WHAT IS REQUIRED -> Nothing outside the range below should be printed. Output exactly the lines from the line with "camera: 115 degrees right, 5 degrees down" to the line with "none -> brown pencil [192,203,299,292]", both included.

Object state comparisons
==============================

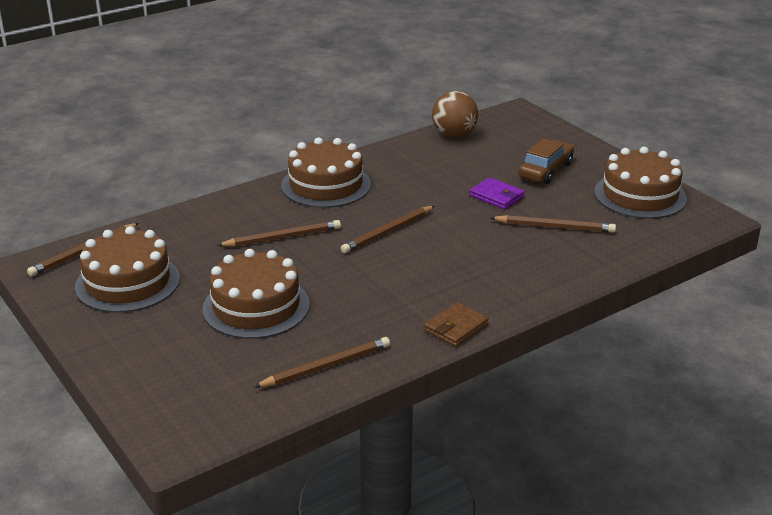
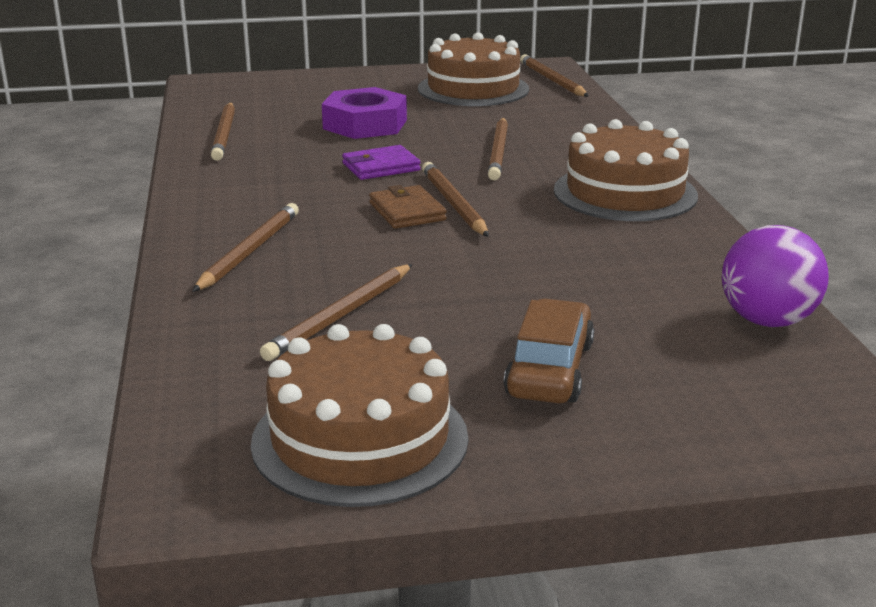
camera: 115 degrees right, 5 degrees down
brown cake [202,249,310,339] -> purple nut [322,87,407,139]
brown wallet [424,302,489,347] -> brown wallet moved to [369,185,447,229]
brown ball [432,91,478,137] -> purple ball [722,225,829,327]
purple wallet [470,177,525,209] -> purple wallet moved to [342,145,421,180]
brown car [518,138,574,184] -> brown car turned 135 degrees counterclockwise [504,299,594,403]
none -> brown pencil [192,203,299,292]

==============================

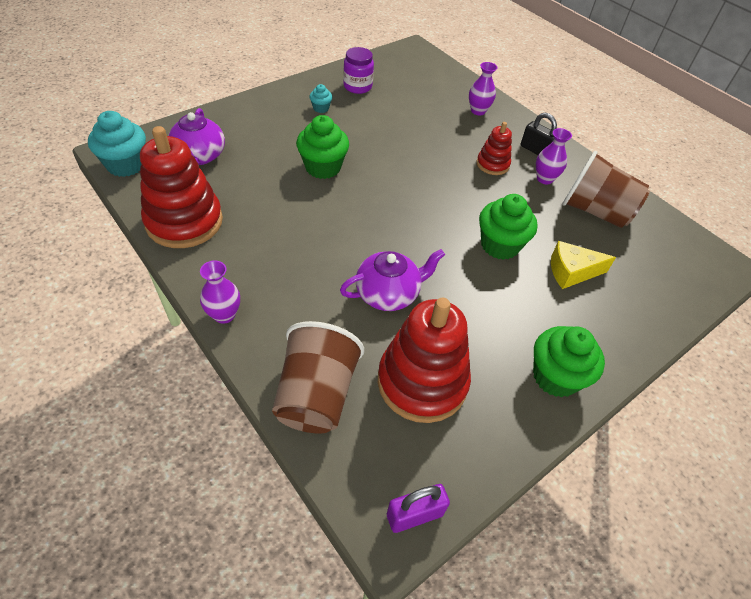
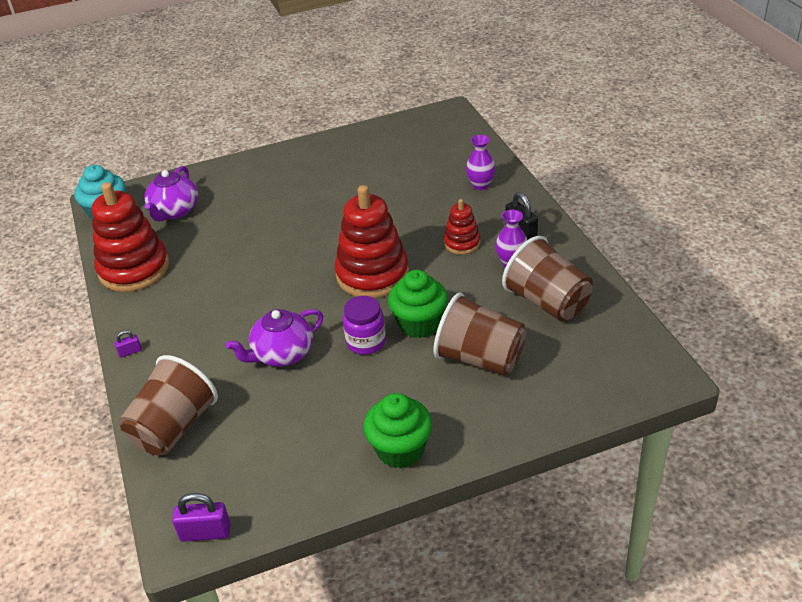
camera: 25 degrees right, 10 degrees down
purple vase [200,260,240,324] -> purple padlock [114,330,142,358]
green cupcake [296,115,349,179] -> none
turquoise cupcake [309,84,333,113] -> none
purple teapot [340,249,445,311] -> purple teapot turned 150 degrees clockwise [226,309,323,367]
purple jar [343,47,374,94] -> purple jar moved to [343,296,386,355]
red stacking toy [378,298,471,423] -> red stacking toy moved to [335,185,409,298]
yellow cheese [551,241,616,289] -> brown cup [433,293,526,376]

==============================

WRITTEN RESPONSE ->
camera: 115 degrees right, 5 degrees down
brown cake [202,249,310,339] -> purple nut [322,87,407,139]
brown wallet [424,302,489,347] -> brown wallet moved to [369,185,447,229]
brown ball [432,91,478,137] -> purple ball [722,225,829,327]
purple wallet [470,177,525,209] -> purple wallet moved to [342,145,421,180]
brown car [518,138,574,184] -> brown car turned 135 degrees counterclockwise [504,299,594,403]
none -> brown pencil [192,203,299,292]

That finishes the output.